▶ [TASK] Look through the records below for the line with "C17: 100nF (AMP, SIG) -> 100nF (AMP, GND)". Return that line and each one after it up to and including the line with "V2: none -> AC 6V (GND, SIG2)", exactly.

▶ [EXCERPTED DATA]

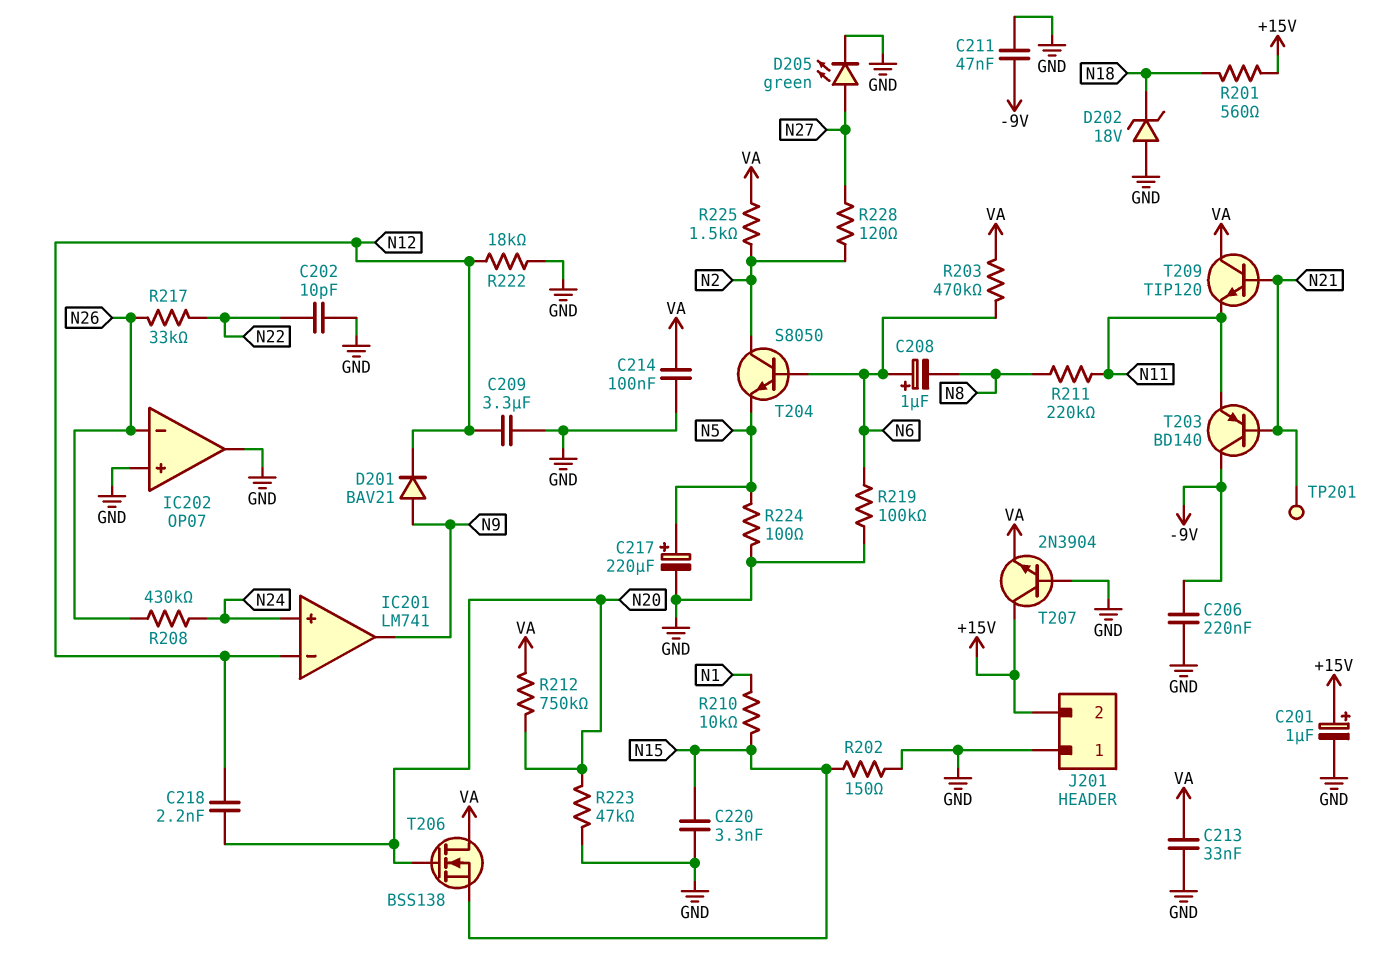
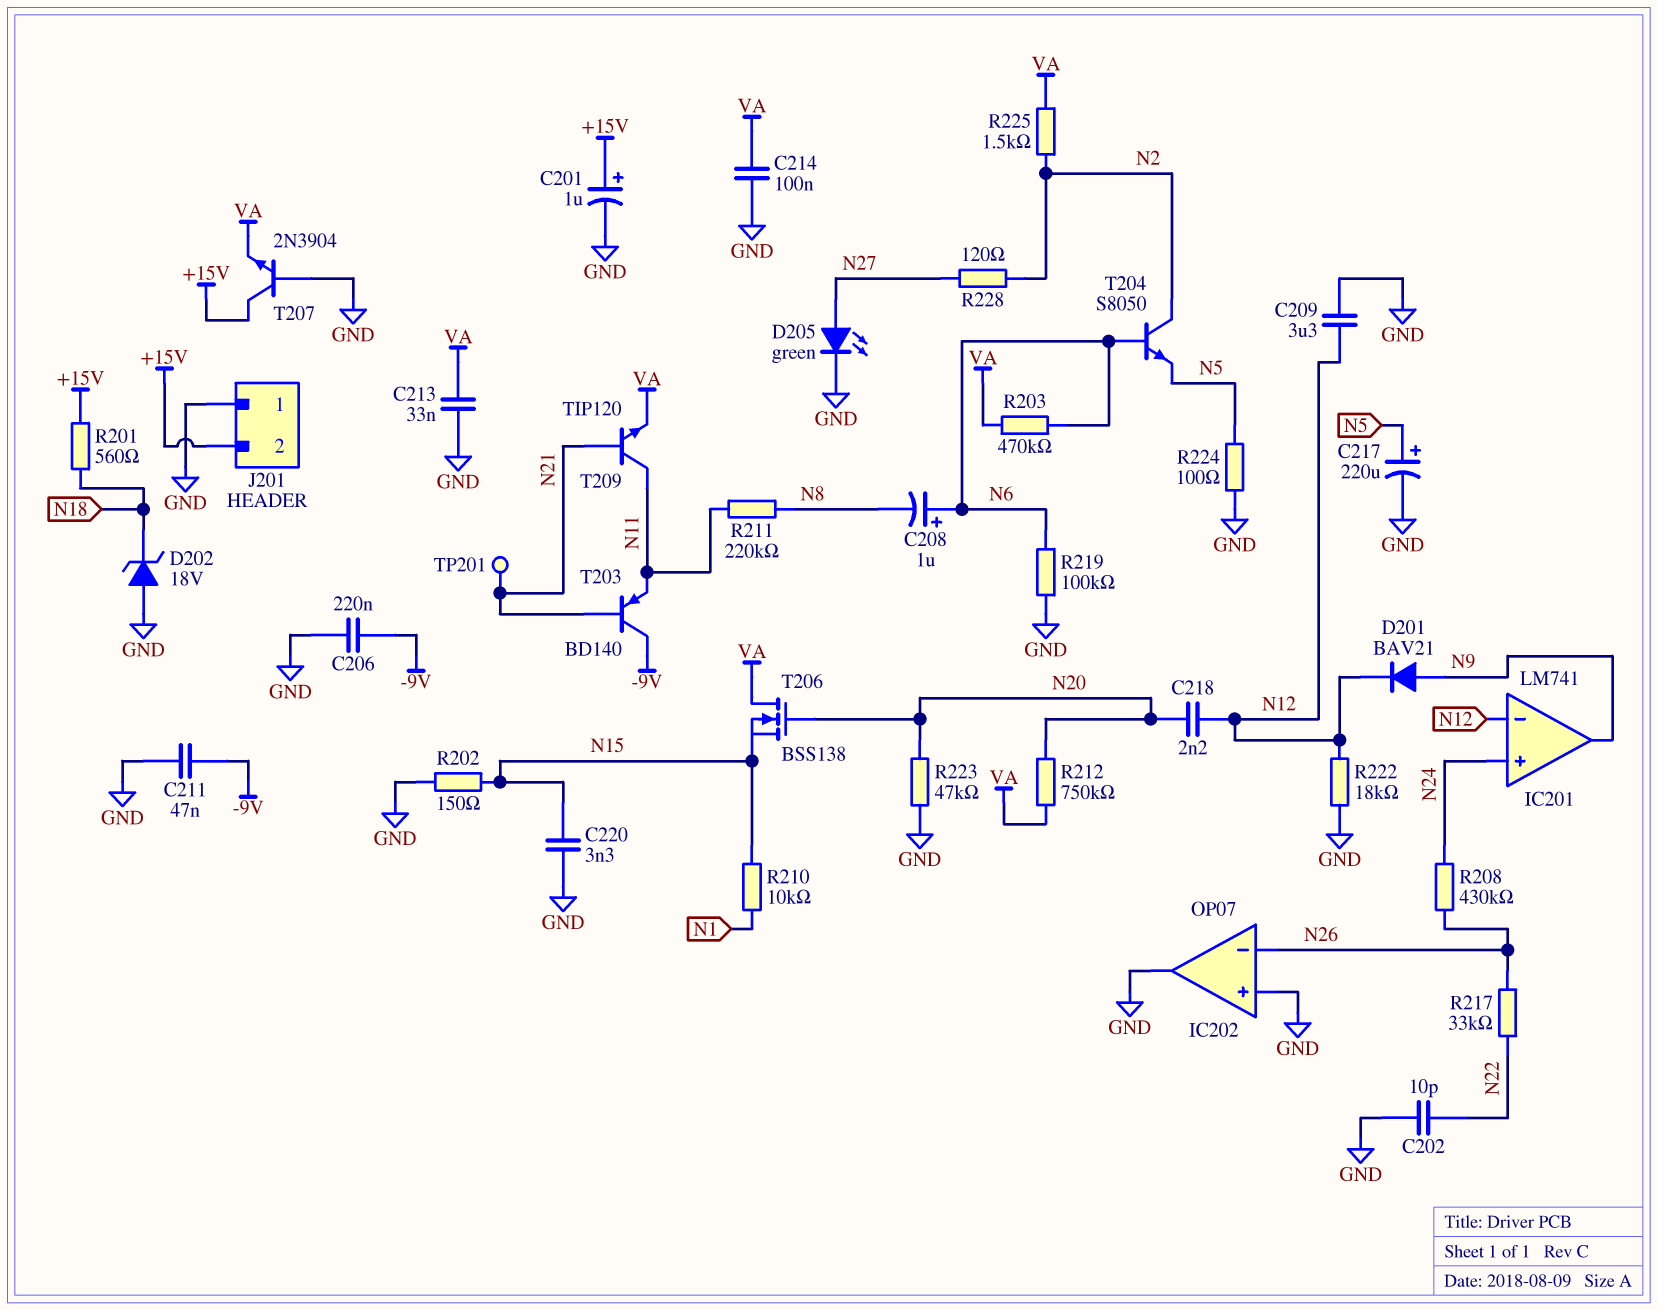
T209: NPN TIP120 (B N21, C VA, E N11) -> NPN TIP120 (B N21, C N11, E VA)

--

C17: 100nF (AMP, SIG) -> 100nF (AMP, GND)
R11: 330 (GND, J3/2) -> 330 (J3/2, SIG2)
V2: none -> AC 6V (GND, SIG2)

==

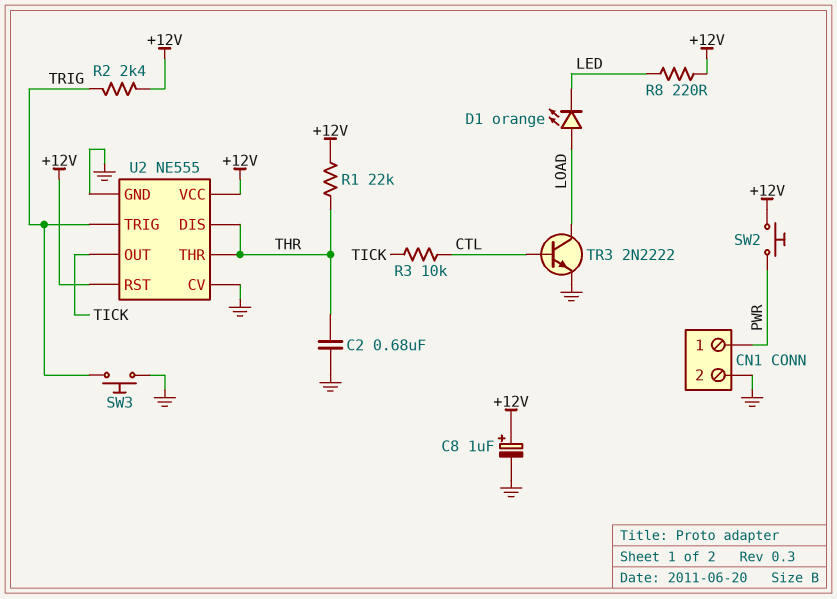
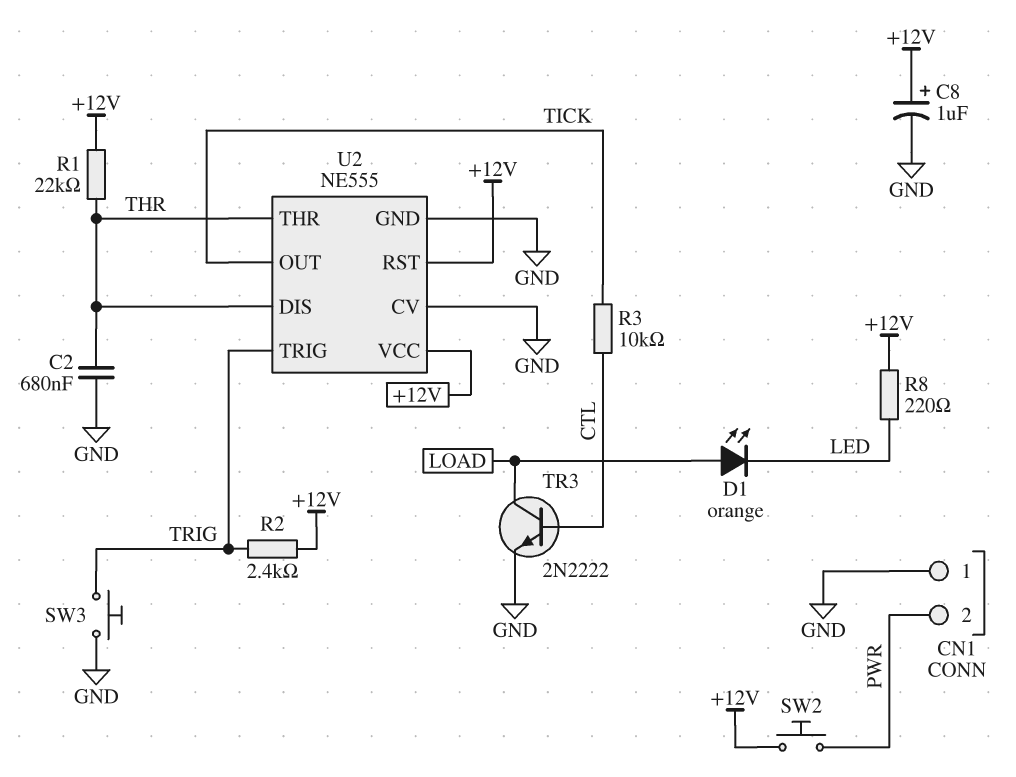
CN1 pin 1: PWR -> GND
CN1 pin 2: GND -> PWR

▶ [SOLUTION TO THIS EXERCISE]
C17: 100nF (AMP, SIG) -> 100nF (AMP, GND)
R11: 330 (GND, J3/2) -> 330 (J3/2, SIG2)
V2: none -> AC 6V (GND, SIG2)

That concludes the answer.